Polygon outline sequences
%%

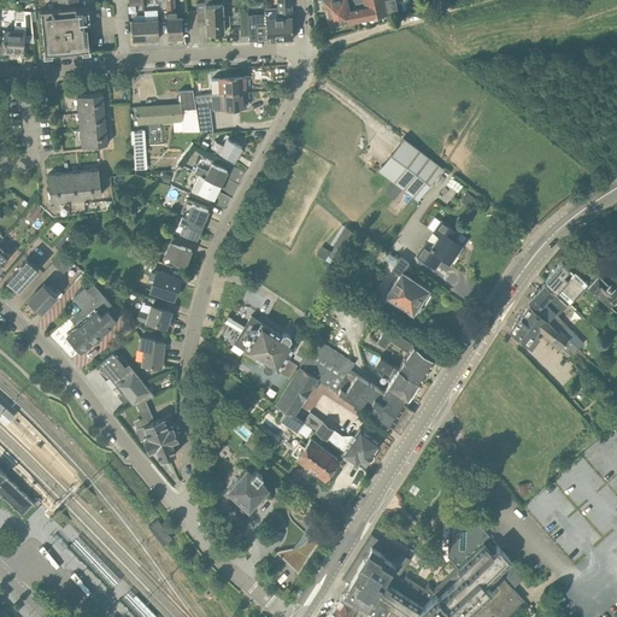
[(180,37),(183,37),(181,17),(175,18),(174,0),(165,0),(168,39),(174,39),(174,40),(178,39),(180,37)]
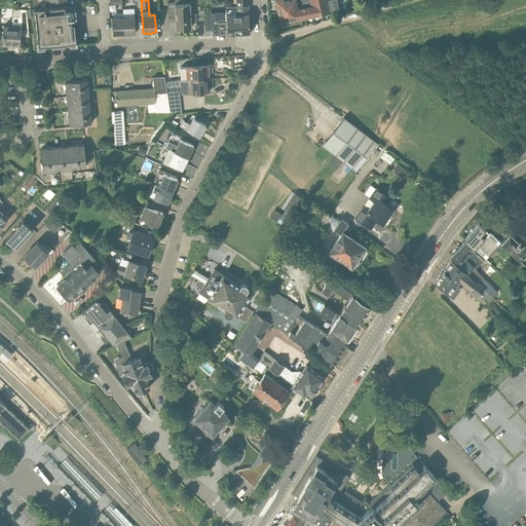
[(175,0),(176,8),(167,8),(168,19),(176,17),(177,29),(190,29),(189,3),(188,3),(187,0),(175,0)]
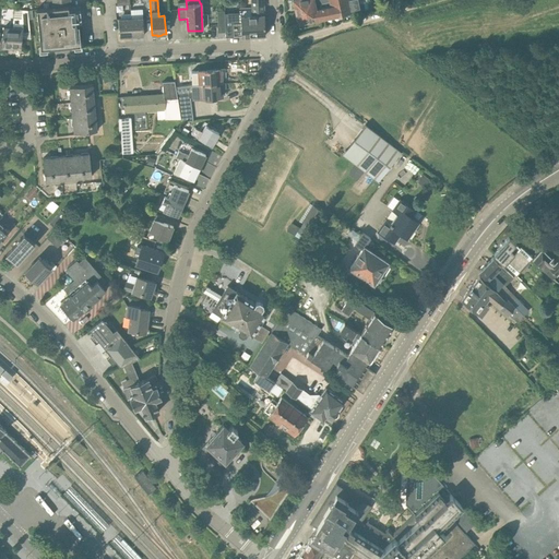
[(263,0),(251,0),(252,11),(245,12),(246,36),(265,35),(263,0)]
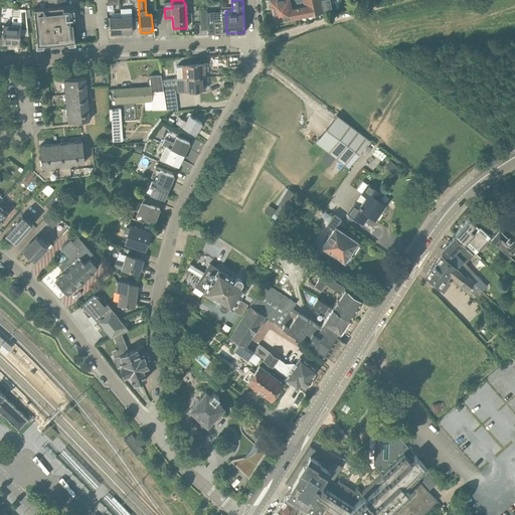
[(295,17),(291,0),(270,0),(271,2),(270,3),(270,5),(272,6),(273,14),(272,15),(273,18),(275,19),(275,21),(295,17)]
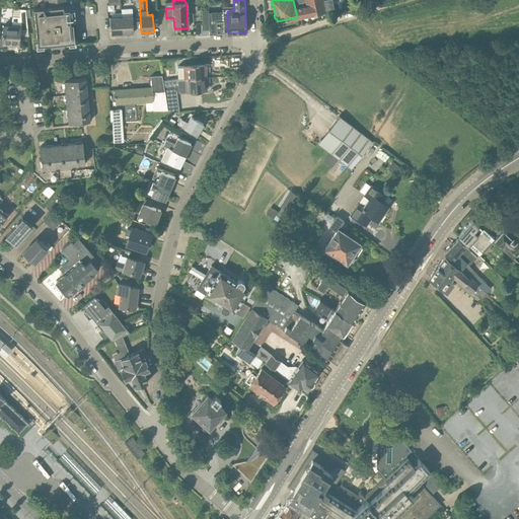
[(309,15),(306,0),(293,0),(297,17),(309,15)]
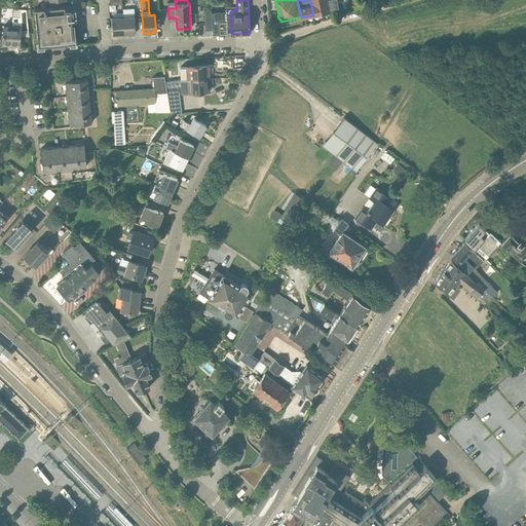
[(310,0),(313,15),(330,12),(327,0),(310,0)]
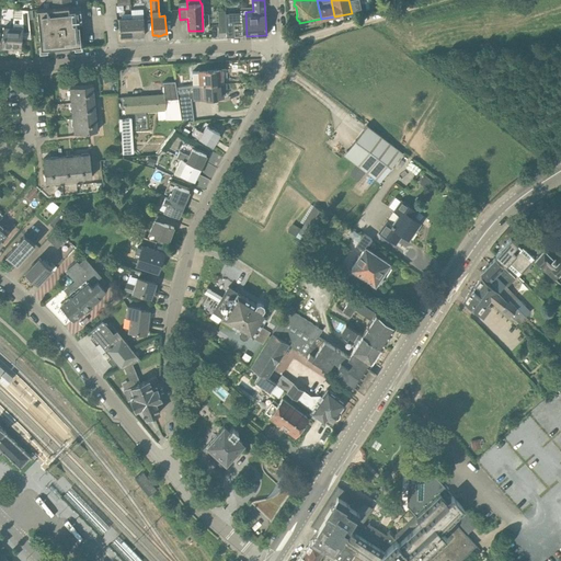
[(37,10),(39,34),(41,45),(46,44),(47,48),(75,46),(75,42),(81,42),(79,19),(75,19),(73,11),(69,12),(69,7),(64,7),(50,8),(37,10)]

%%

◆ Task requirements
What is needed is a word-for-word repeat of every line from the line with "[(309,15),(306,0),(293,0),(297,17),(309,15)]" to the end of the entries above; leave out the pictures.

◆ Reply to the exercise
[(309,15),(306,0),(293,0),(297,17),(309,15)]
[(310,0),(313,15),(330,12),(327,0),(310,0)]
[(37,10),(39,34),(41,45),(46,44),(47,48),(75,46),(75,42),(81,42),(79,19),(75,19),(73,11),(69,12),(69,7),(64,7),(50,8),(37,10)]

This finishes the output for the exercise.